_Your assignment_: Reproduce only the lines from the line containing "Minor video.svg: [538,326,857,446]" to the end of the entries below, including both of those lines.

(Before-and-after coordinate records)
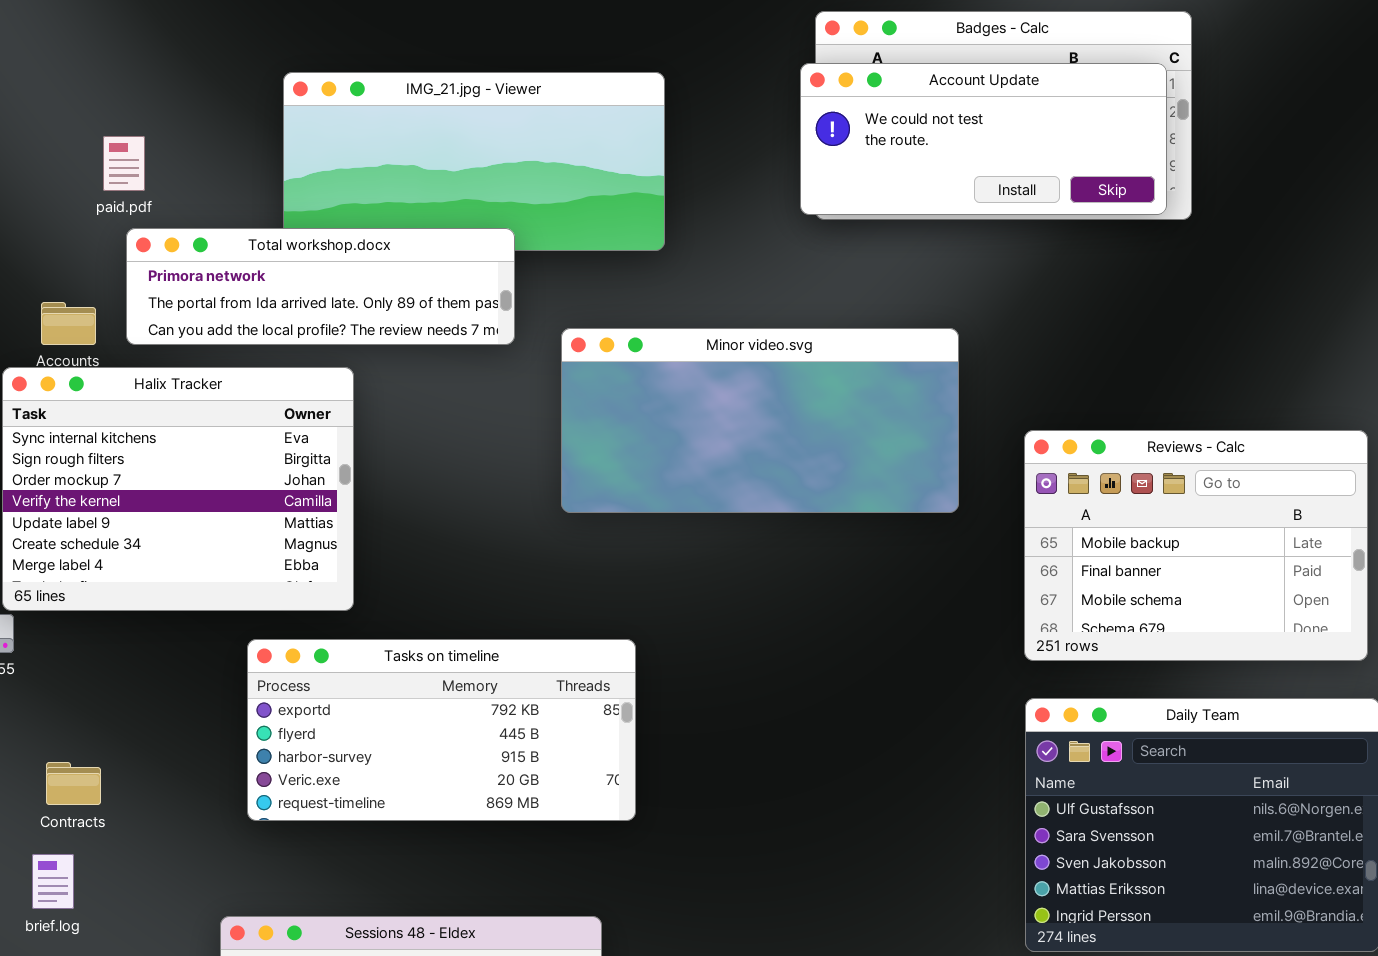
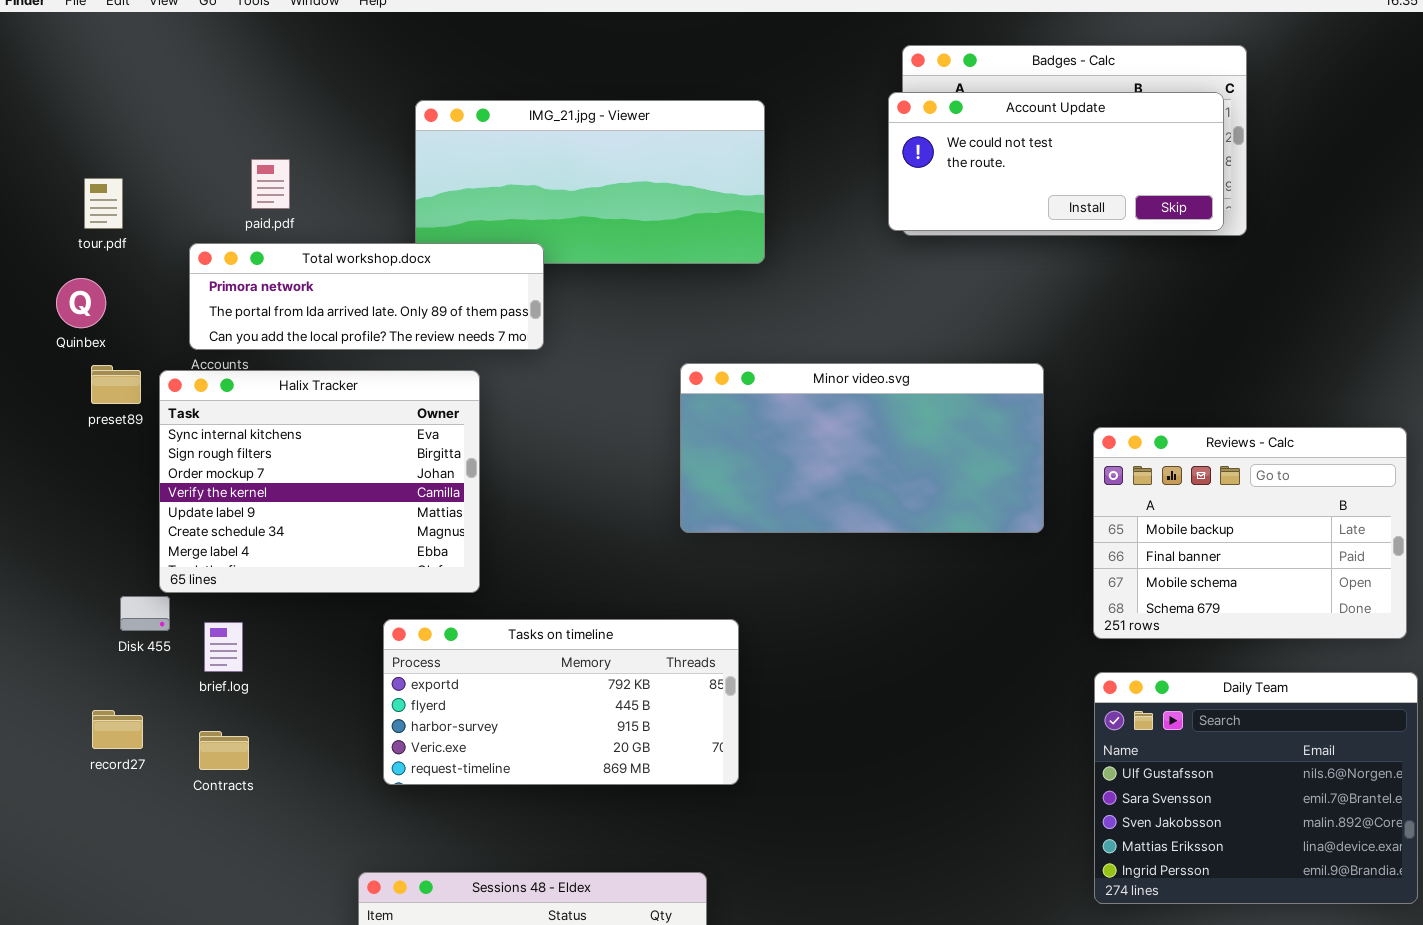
Total workshop.docx: [126,228,515,345] -> [189,243,544,350], moved
Minor video.svg: [561,328,959,513] -> [680,363,1044,533], moved
brief.log: [32,854,74,909] -> [204,622,243,672], moved

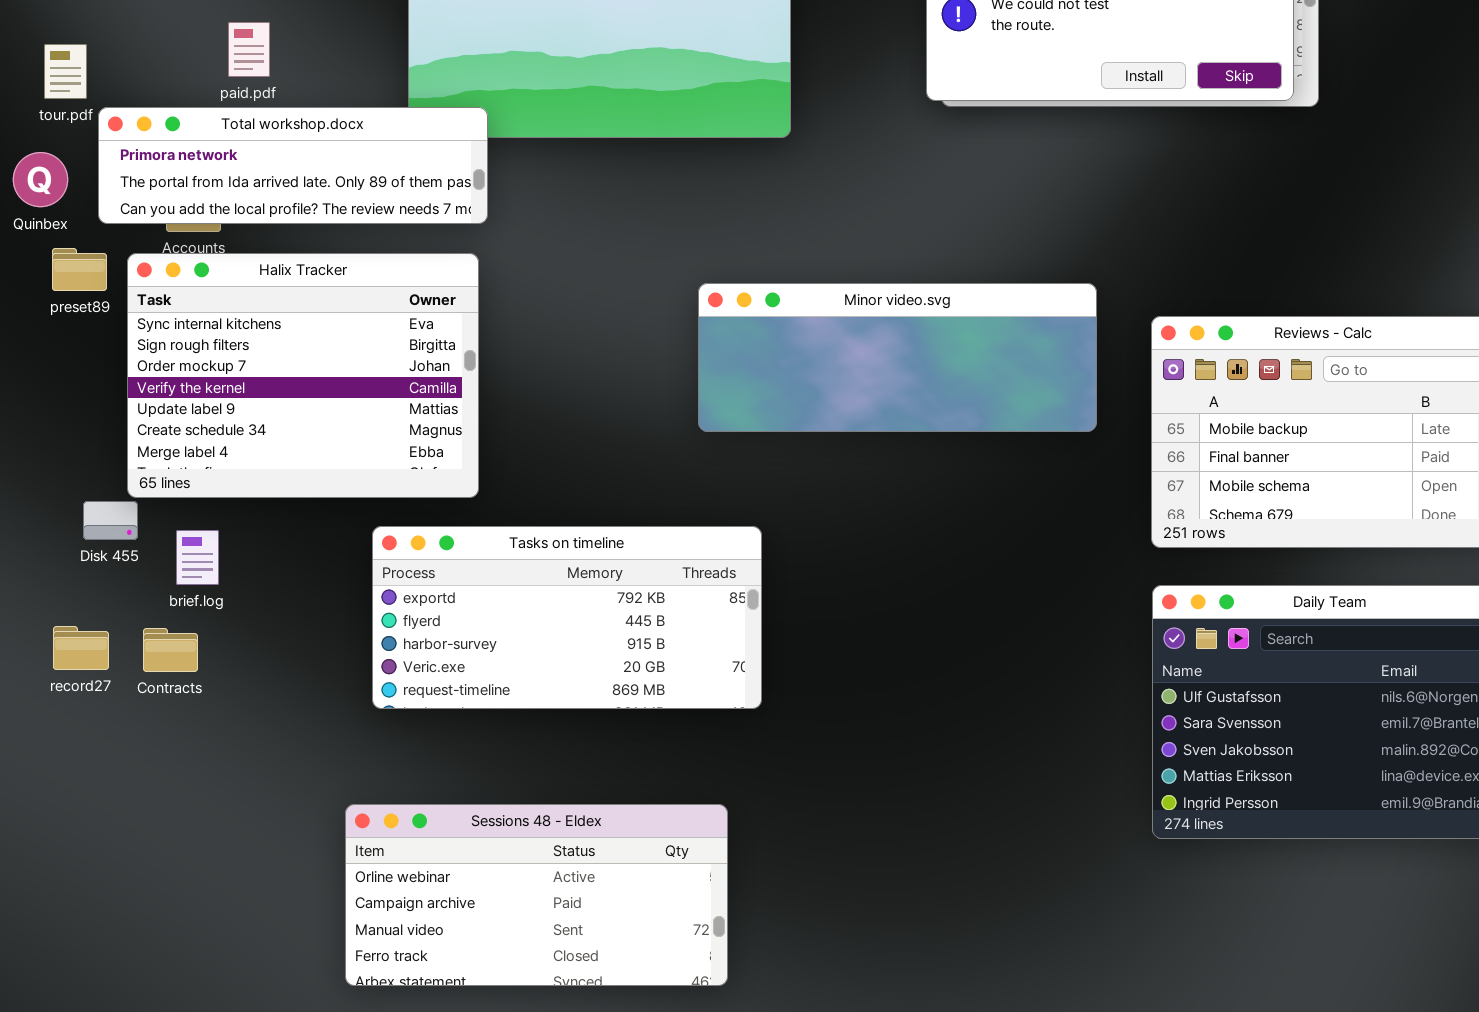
Total workshop.docx: [189,243,544,350] -> [98,107,488,224], moved
Minor video.svg: [680,363,1044,533] -> [698,283,1097,432], resized
Contracts: [199,731,249,770] -> [143,628,198,672], moved

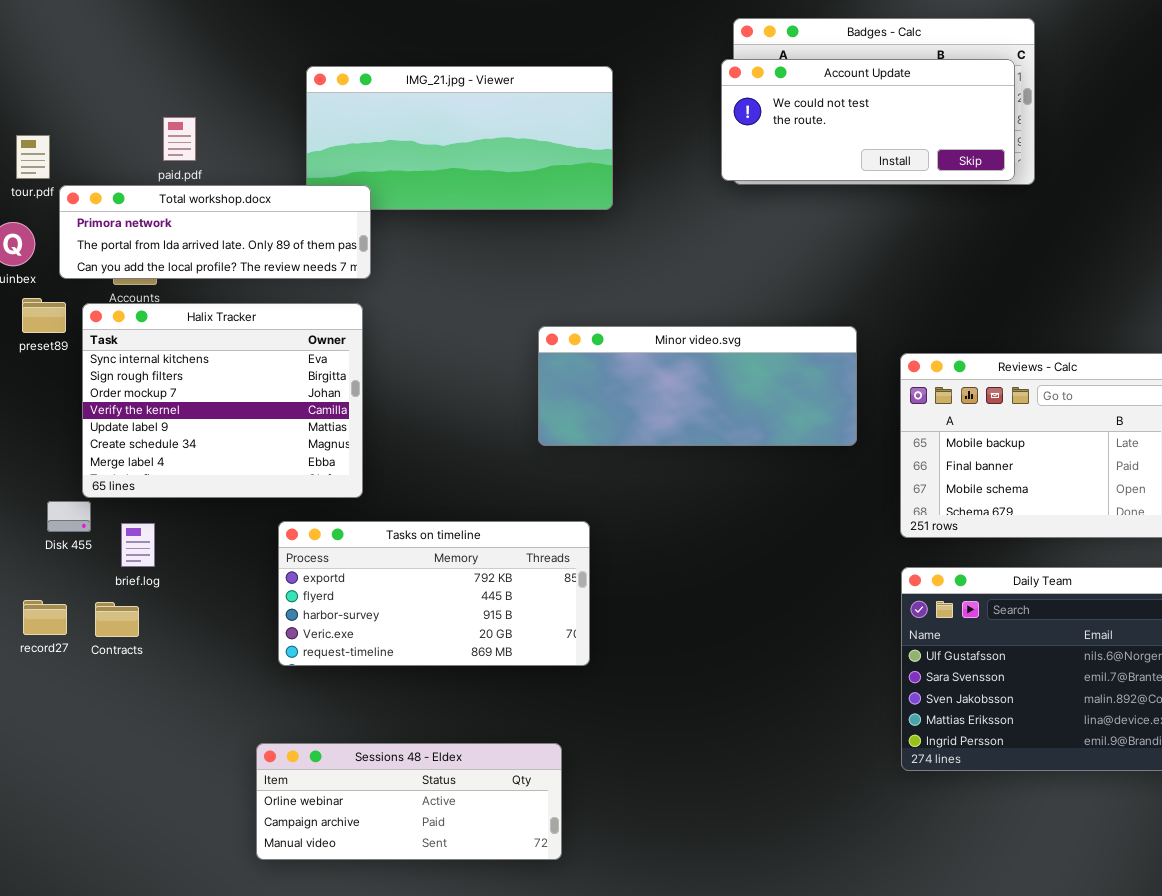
Sessions 48 - Eldex: [345,804,728,986] -> [256,743,562,860], resized

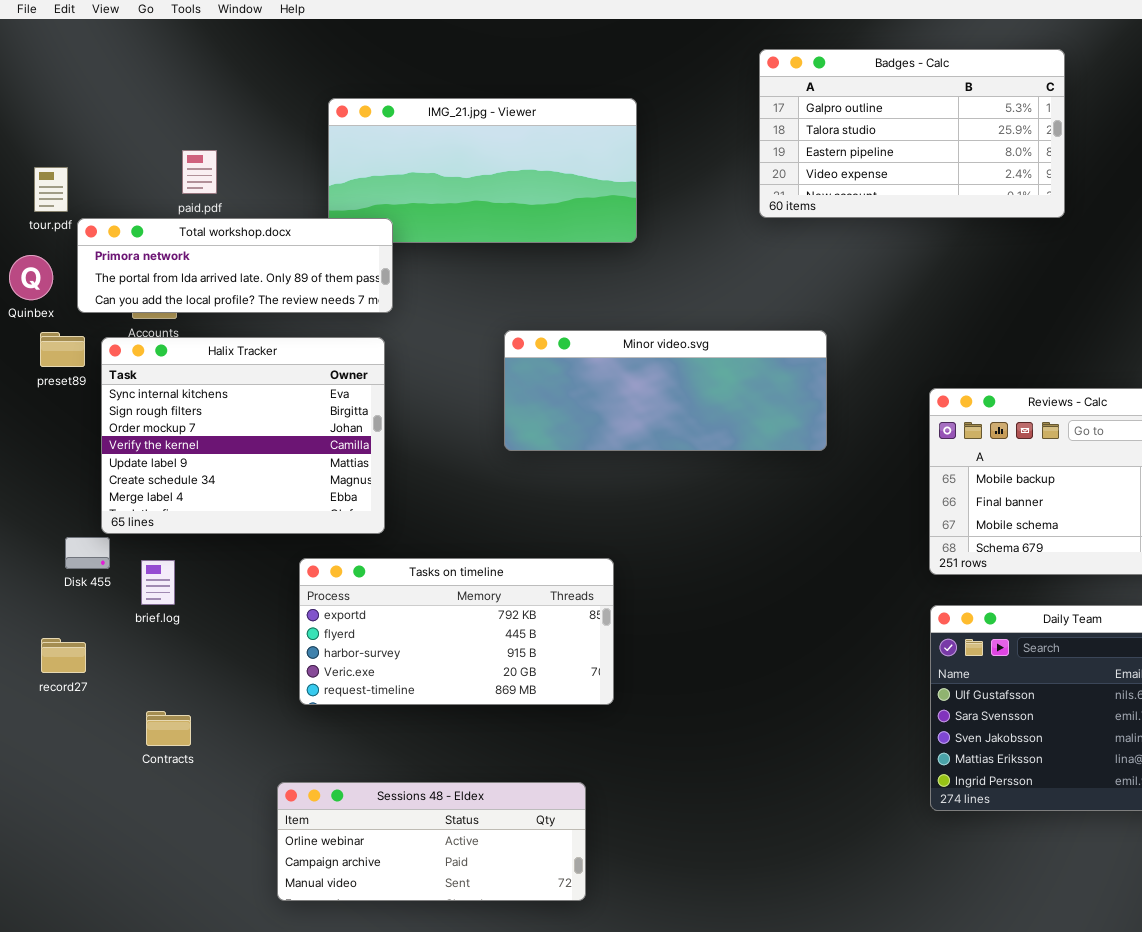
Account Update: [721,59,1015,181] -> none, closed
Minor video.svg: [538,326,857,446] -> [504,330,827,451], moved
Contracts: [95,602,139,637] -> [146,711,191,746], moved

_Response box_:
Minor video.svg: [538,326,857,446] -> [504,330,827,451], moved
Contracts: [95,602,139,637] -> [146,711,191,746], moved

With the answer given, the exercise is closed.